_Work instruction_
Only the lines from the beginning of the data below through the line containing "(823, 355) = (463, 447): black" belong in the response, each copied exactly.

_Records for the exercise_
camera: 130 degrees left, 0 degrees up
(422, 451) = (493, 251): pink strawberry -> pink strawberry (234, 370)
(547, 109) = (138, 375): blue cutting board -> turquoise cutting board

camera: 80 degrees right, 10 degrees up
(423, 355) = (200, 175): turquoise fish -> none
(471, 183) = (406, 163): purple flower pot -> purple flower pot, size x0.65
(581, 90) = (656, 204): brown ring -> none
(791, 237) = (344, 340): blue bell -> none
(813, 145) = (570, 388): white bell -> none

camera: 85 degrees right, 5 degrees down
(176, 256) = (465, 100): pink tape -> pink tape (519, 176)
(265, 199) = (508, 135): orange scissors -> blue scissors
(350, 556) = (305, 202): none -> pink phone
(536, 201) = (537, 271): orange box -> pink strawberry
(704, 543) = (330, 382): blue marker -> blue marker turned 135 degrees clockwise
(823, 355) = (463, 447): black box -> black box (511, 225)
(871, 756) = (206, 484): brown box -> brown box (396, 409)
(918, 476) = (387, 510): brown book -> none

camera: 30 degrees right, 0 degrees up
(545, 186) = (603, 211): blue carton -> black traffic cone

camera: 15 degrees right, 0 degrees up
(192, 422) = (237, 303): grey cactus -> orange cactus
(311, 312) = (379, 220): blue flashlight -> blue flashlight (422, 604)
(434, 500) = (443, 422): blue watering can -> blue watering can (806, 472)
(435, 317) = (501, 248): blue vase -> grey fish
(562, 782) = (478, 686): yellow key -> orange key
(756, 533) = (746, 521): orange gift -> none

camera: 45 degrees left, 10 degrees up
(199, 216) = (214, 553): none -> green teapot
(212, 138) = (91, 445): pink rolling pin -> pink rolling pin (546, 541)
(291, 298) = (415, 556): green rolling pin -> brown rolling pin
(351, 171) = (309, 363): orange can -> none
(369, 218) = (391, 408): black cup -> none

_Result of the exercise_
camera: 130 degrees left, 0 degrees up
(422, 451) = (493, 251): pink strawberry -> pink strawberry (234, 370)
(547, 109) = (138, 375): blue cutting board -> turquoise cutting board

camera: 80 degrees right, 10 degrees up
(423, 355) = (200, 175): turquoise fish -> none
(471, 183) = (406, 163): purple flower pot -> purple flower pot, size x0.65
(581, 90) = (656, 204): brown ring -> none
(791, 237) = (344, 340): blue bell -> none
(813, 145) = (570, 388): white bell -> none

camera: 85 degrees right, 5 degrees down
(176, 256) = (465, 100): pink tape -> pink tape (519, 176)
(265, 199) = (508, 135): orange scissors -> blue scissors
(350, 556) = (305, 202): none -> pink phone
(536, 201) = (537, 271): orange box -> pink strawberry
(704, 543) = (330, 382): blue marker -> blue marker turned 135 degrees clockwise
(823, 355) = (463, 447): black box -> black box (511, 225)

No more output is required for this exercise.